**PROBLEM TO WORK ON:**
What is needed is an exact copy of the data below, pictures excluded.

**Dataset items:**

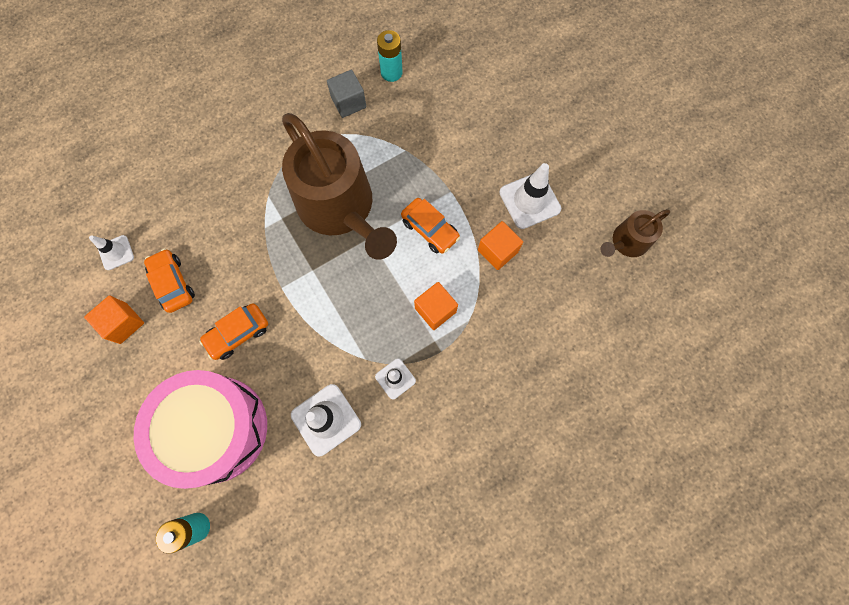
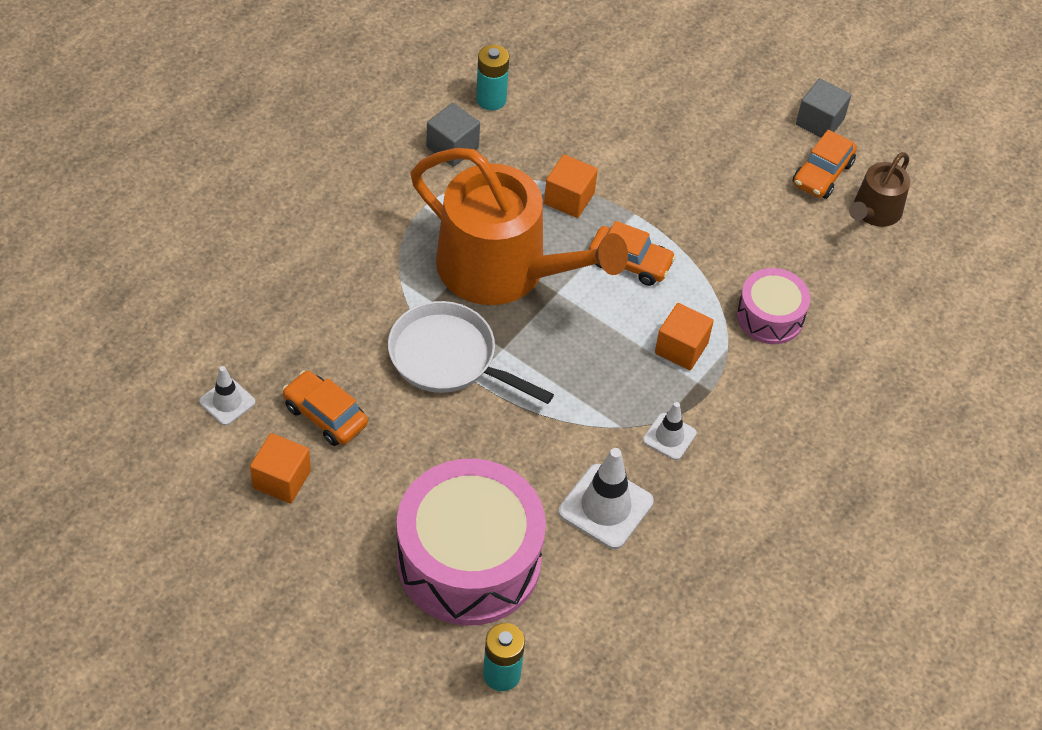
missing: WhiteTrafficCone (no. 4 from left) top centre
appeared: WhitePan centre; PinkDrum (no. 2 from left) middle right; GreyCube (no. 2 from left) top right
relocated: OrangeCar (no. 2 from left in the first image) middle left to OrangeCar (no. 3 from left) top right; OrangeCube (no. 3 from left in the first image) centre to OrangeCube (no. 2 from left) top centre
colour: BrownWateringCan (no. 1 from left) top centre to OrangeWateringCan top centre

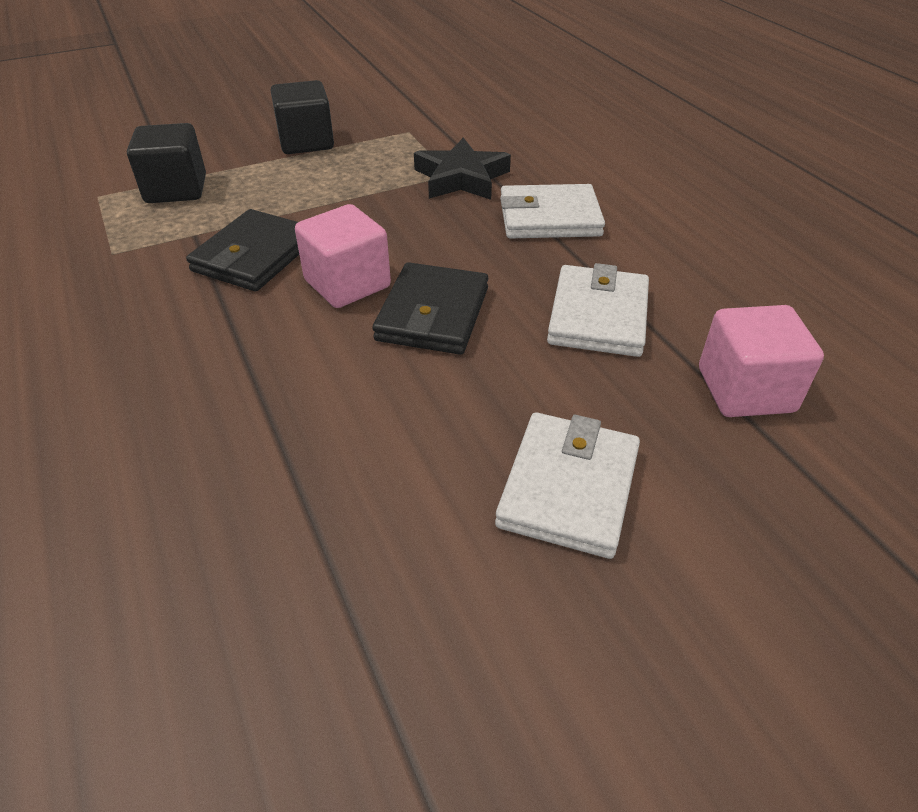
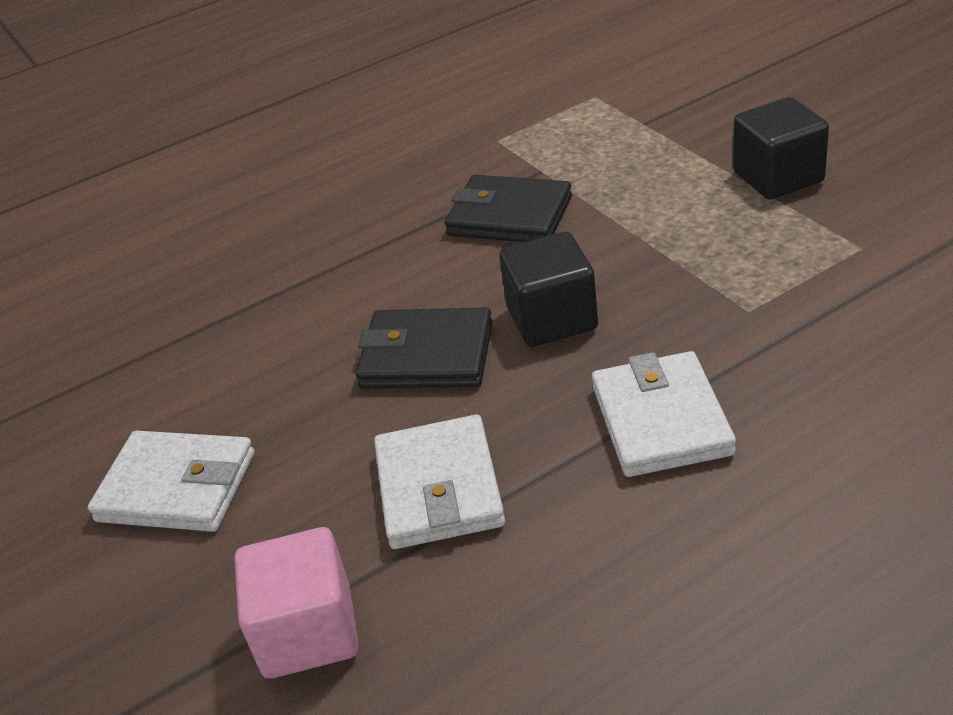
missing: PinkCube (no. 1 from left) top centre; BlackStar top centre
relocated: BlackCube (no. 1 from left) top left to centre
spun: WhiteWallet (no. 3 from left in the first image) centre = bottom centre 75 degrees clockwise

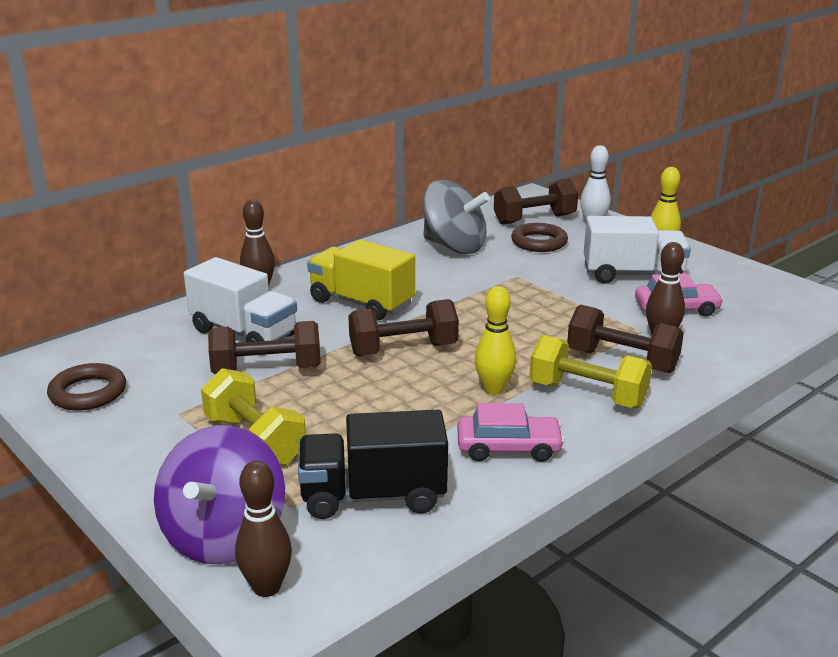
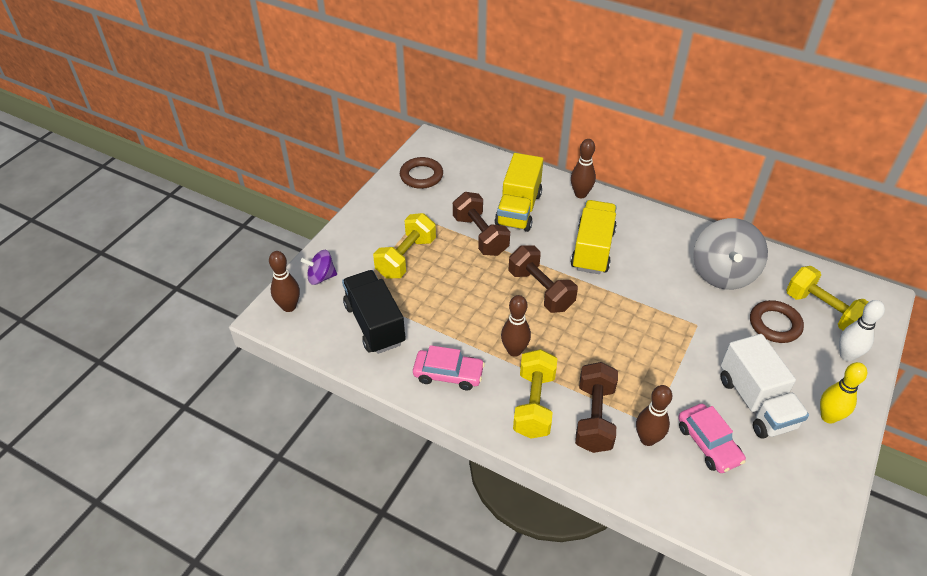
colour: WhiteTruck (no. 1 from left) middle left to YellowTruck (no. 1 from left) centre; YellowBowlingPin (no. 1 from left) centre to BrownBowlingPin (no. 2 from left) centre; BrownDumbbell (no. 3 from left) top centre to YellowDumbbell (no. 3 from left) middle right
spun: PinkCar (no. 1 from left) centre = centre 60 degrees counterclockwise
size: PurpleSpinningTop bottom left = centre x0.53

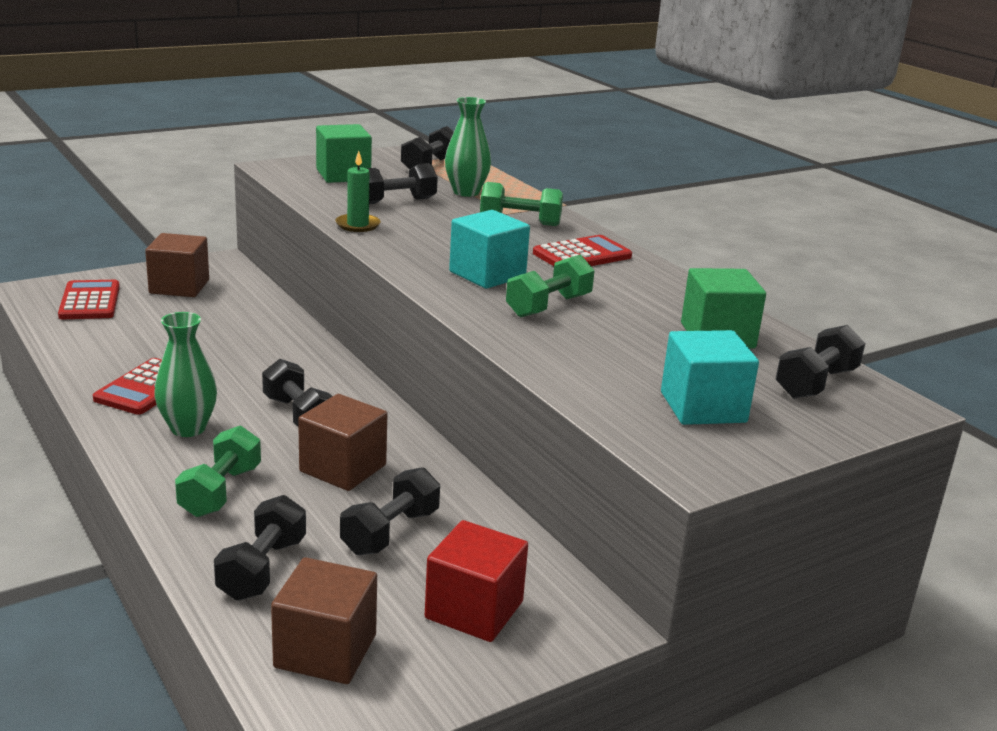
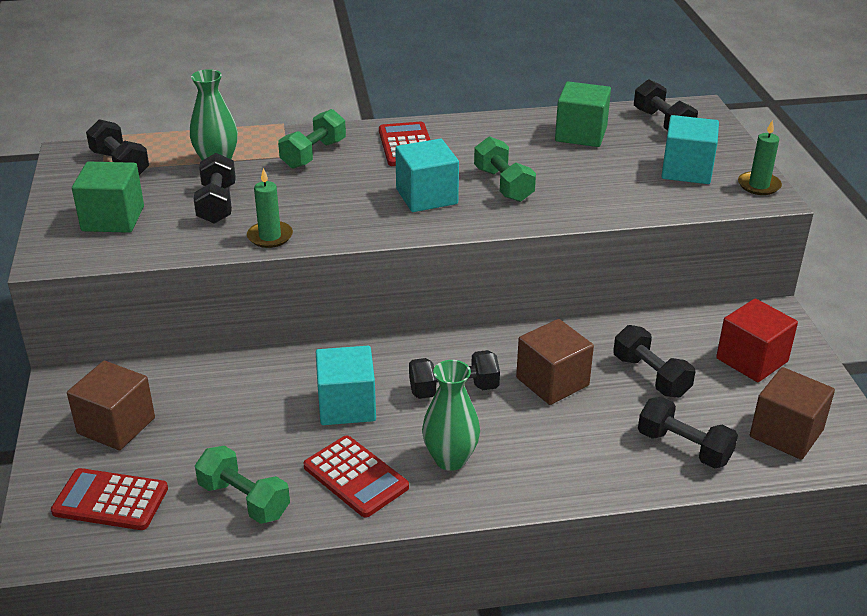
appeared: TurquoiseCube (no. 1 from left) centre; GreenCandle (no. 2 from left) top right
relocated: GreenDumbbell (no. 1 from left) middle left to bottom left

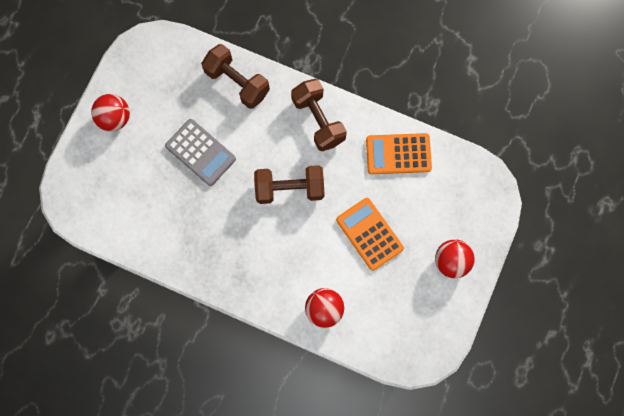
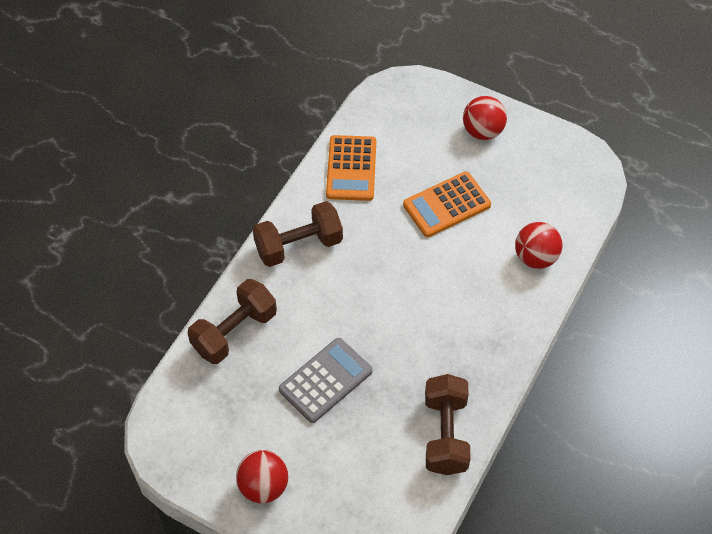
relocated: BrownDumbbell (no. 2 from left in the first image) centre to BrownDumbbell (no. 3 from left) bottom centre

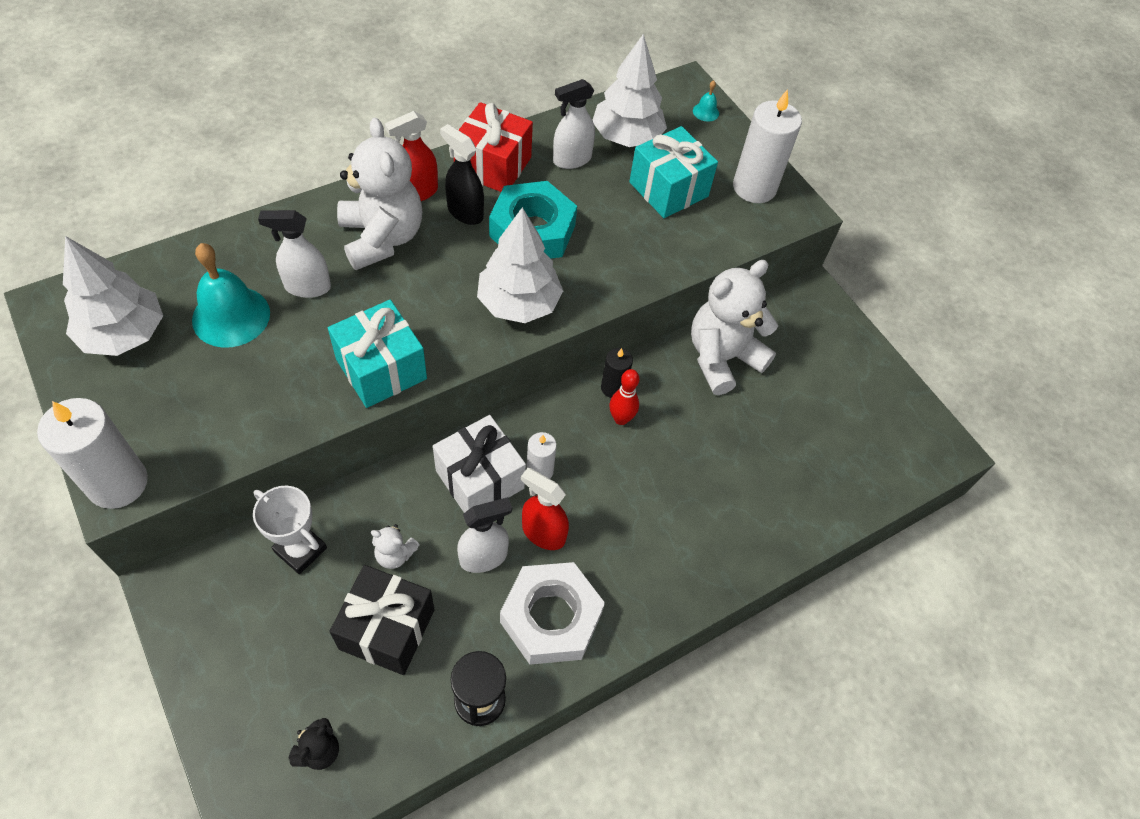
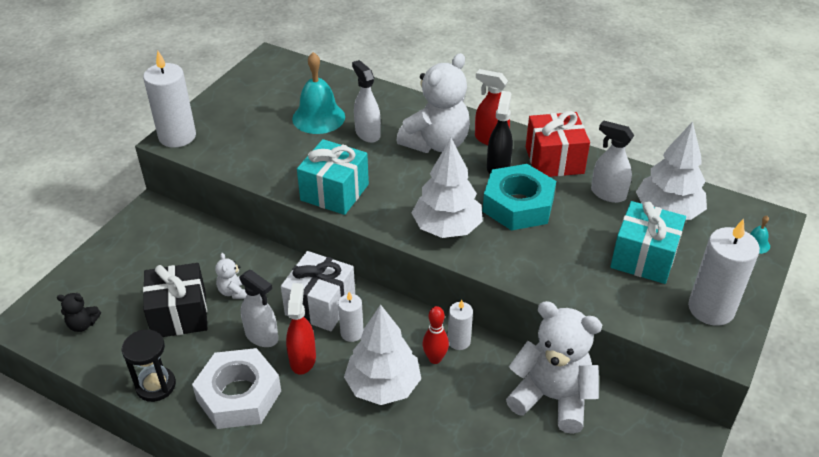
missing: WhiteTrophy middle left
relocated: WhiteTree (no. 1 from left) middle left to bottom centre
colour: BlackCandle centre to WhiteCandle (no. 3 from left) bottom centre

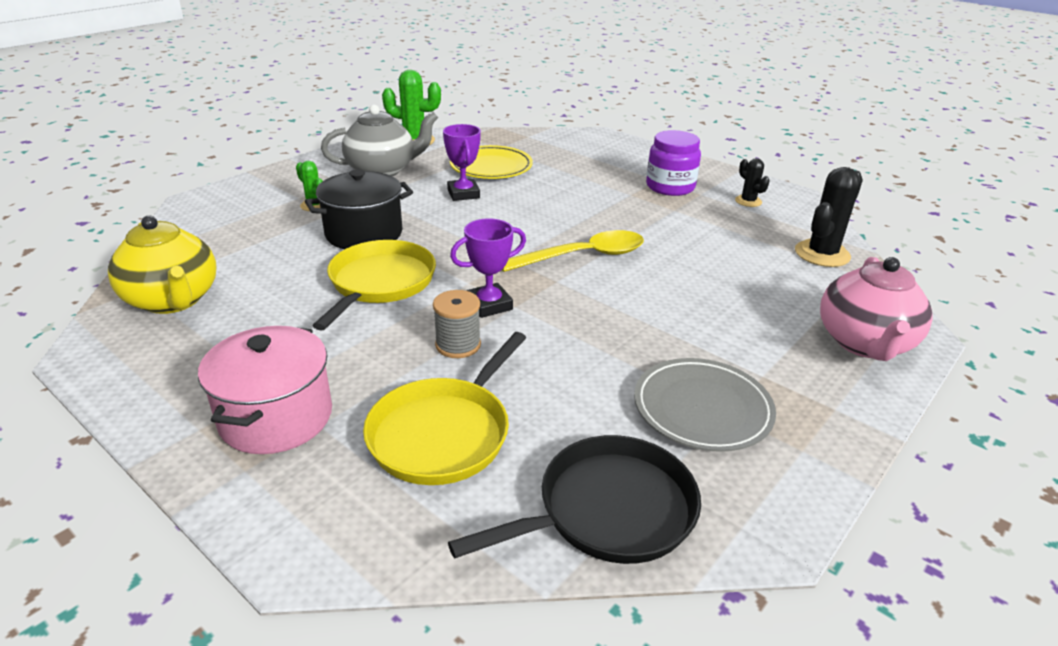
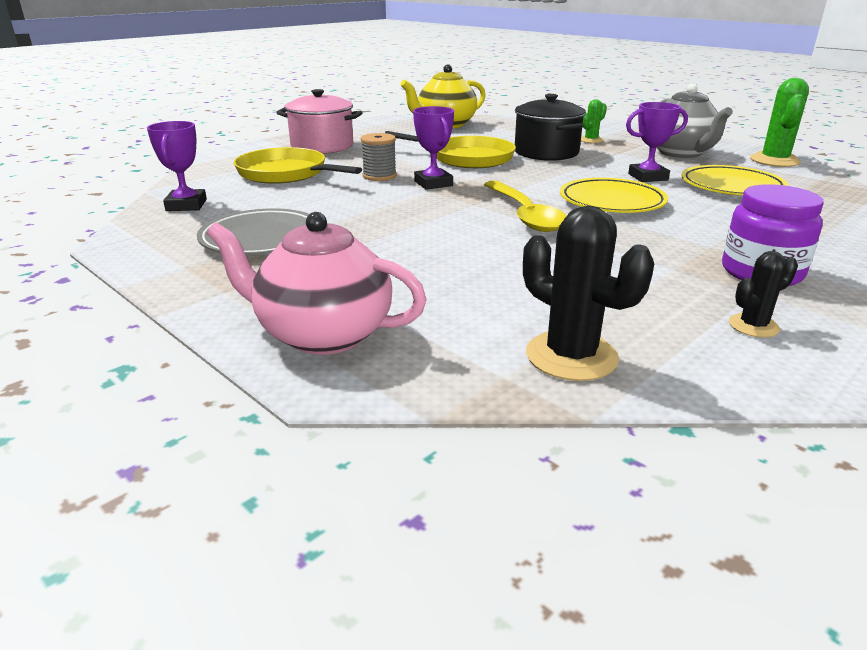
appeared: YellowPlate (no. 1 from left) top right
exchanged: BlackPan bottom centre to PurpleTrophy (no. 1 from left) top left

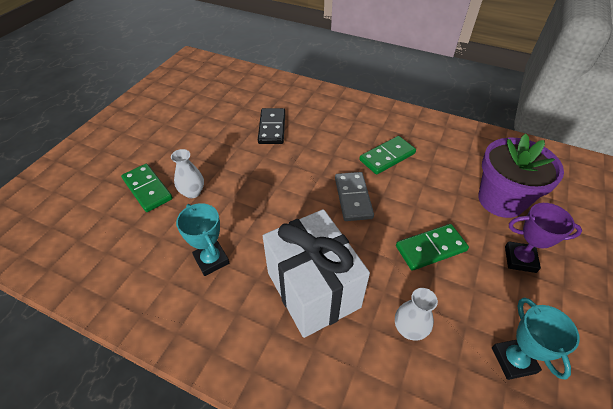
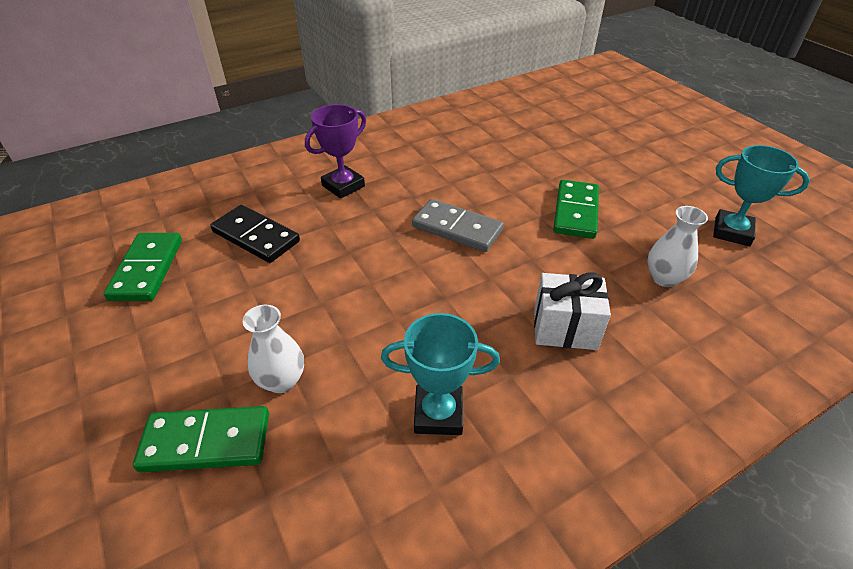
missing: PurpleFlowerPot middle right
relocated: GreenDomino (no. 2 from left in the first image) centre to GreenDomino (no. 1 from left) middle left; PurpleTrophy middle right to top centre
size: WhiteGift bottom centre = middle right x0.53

**TASK RESULT:**
missing: WhiteTrafficCone (no. 4 from left) top centre
appeared: WhitePan centre; PinkDrum (no. 2 from left) middle right; GreyCube (no. 2 from left) top right
relocated: OrangeCar (no. 2 from left in the first image) middle left to OrangeCar (no. 3 from left) top right; OrangeCube (no. 3 from left in the first image) centre to OrangeCube (no. 2 from left) top centre
colour: BrownWateringCan (no. 1 from left) top centre to OrangeWateringCan top centre

missing: PinkCube (no. 1 from left) top centre; BlackStar top centre
relocated: BlackCube (no. 1 from left) top left to centre
spun: WhiteWallet (no. 3 from left in the first image) centre = bottom centre 75 degrees clockwise

colour: WhiteTruck (no. 1 from left) middle left to YellowTruck (no. 1 from left) centre; YellowBowlingPin (no. 1 from left) centre to BrownBowlingPin (no. 2 from left) centre; BrownDumbbell (no. 3 from left) top centre to YellowDumbbell (no. 3 from left) middle right
spun: PinkCar (no. 1 from left) centre = centre 60 degrees counterclockwise
size: PurpleSpinningTop bottom left = centre x0.53

appeared: TurquoiseCube (no. 1 from left) centre; GreenCandle (no. 2 from left) top right
relocated: GreenDumbbell (no. 1 from left) middle left to bottom left

relocated: BrownDumbbell (no. 2 from left in the first image) centre to BrownDumbbell (no. 3 from left) bottom centre

missing: WhiteTrophy middle left
relocated: WhiteTree (no. 1 from left) middle left to bottom centre
colour: BlackCandle centre to WhiteCandle (no. 3 from left) bottom centre

appeared: YellowPlate (no. 1 from left) top right
exchanged: BlackPan bottom centre to PurpleTrophy (no. 1 from left) top left

missing: PurpleFlowerPot middle right
relocated: GreenDomino (no. 2 from left in the first image) centre to GreenDomino (no. 1 from left) middle left; PurpleTrophy middle right to top centre
size: WhiteGift bottom centre = middle right x0.53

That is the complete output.